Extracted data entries

- Opening Delimiter -

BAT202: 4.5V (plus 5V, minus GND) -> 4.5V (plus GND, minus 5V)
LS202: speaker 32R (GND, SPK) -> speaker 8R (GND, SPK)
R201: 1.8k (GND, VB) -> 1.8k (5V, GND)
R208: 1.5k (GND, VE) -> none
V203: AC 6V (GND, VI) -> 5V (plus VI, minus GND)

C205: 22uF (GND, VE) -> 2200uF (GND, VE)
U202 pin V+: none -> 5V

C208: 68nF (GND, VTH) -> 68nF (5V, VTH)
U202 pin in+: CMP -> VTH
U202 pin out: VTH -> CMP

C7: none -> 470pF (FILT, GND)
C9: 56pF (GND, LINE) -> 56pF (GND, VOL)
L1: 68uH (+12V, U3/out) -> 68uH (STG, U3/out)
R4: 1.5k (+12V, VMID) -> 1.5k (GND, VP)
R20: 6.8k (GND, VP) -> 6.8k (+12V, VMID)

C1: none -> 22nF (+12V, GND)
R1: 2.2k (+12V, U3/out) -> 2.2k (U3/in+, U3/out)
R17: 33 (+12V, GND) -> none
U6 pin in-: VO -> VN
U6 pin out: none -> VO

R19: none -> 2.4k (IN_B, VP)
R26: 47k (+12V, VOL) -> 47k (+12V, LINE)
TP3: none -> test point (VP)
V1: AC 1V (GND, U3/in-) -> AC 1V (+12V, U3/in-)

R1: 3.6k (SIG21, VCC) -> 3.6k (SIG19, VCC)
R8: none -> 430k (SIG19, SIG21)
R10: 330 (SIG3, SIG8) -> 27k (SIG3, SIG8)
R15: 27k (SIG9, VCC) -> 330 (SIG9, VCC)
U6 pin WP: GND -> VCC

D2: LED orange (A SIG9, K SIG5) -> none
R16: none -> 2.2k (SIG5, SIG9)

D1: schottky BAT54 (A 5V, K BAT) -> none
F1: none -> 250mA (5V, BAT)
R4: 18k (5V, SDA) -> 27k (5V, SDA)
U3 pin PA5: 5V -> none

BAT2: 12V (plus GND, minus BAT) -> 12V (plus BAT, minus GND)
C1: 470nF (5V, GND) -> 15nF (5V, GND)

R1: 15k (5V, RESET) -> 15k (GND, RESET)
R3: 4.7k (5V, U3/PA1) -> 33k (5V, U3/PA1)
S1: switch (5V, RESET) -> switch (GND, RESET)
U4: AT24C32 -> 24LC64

- Closing Delimiter -

Task requirements:
Across the data, find each line that has "VMID" in it and copy that line.

Response to this exercise:
R4: 1.5k (+12V, VMID) -> 1.5k (GND, VP)
R20: 6.8k (GND, VP) -> 6.8k (+12V, VMID)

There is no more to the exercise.